─── GIVEN RECORDS

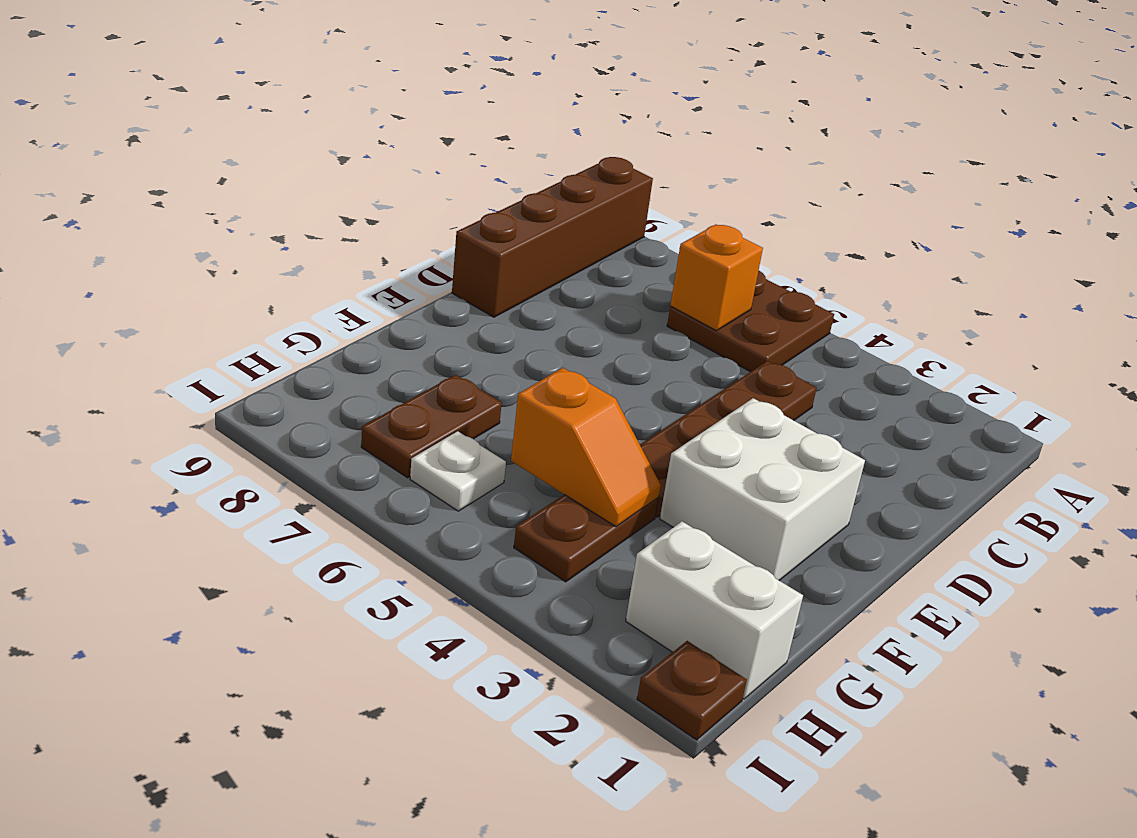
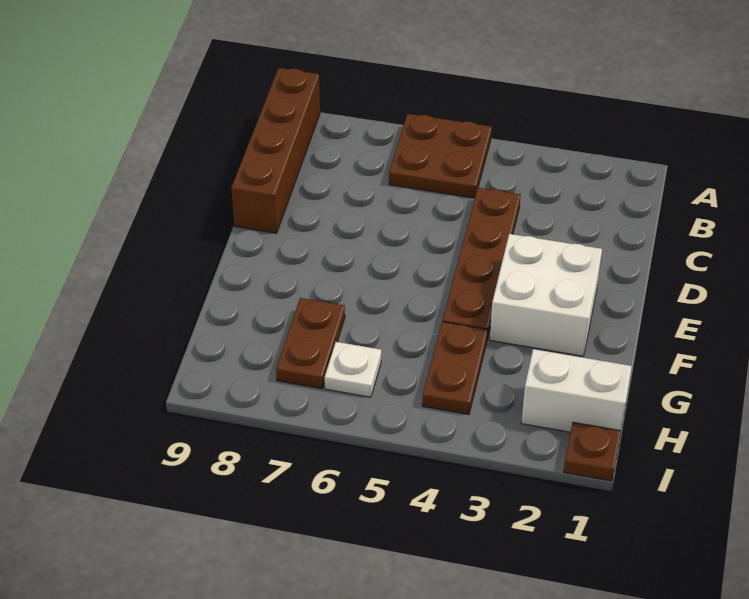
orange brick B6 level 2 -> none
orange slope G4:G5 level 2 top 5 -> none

──────
─── GIVEN RECORDS

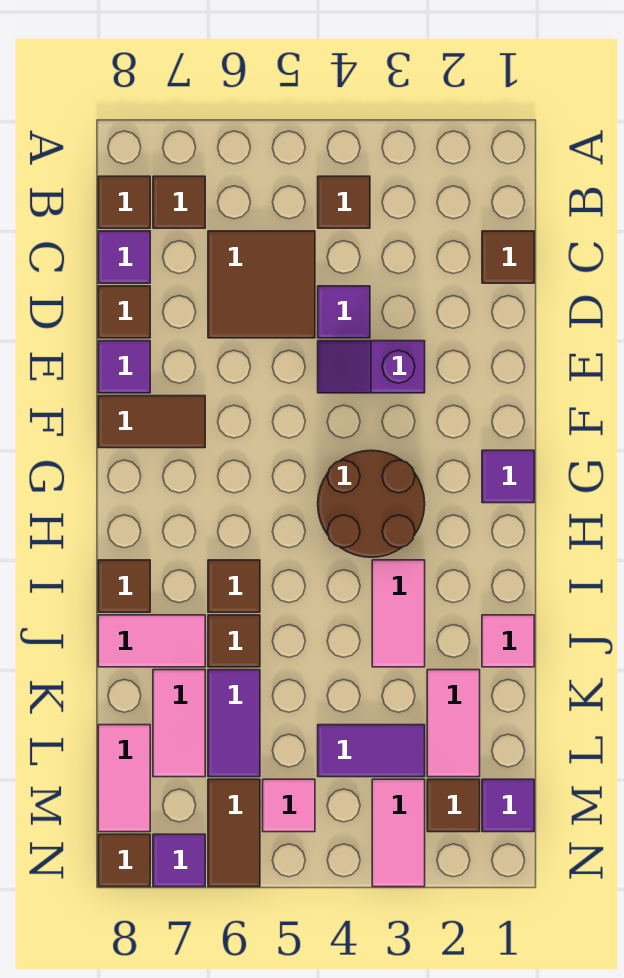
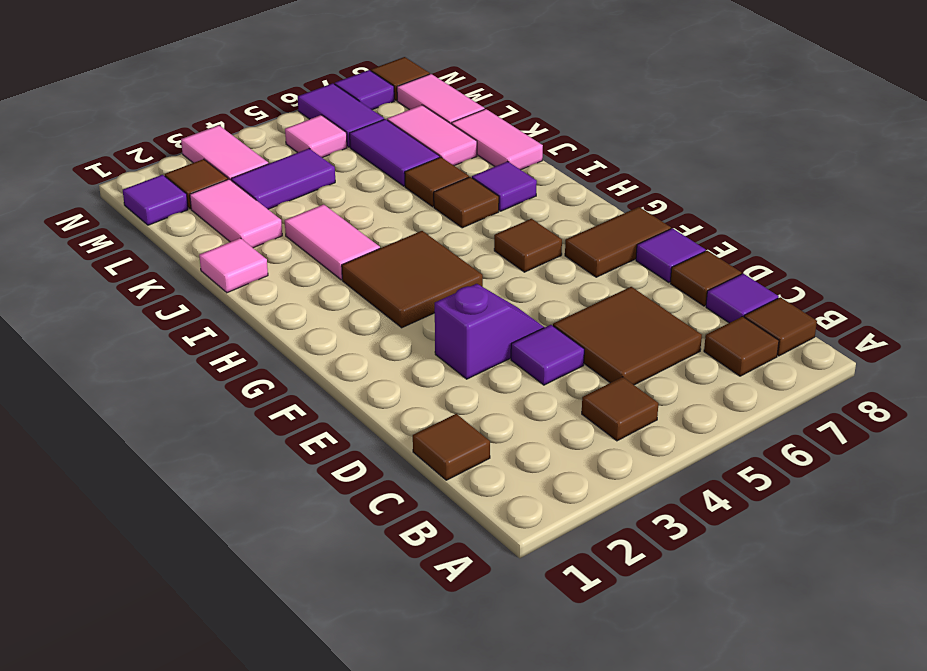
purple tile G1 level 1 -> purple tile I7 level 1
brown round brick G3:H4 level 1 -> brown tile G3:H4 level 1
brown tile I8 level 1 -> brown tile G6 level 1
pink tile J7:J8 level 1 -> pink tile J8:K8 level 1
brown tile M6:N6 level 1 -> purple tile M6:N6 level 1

──────

WHAT THE TASK ASKS:
Proceeding from the line containing "orange brick B6 level 2 -> none" through the line containing "orange slope G4:G5 level 2 top 5 -> none", transcribe the lines above exactly, both end lines included.

RESULT OF THE TASK:
orange brick B6 level 2 -> none
orange slope G4:G5 level 2 top 5 -> none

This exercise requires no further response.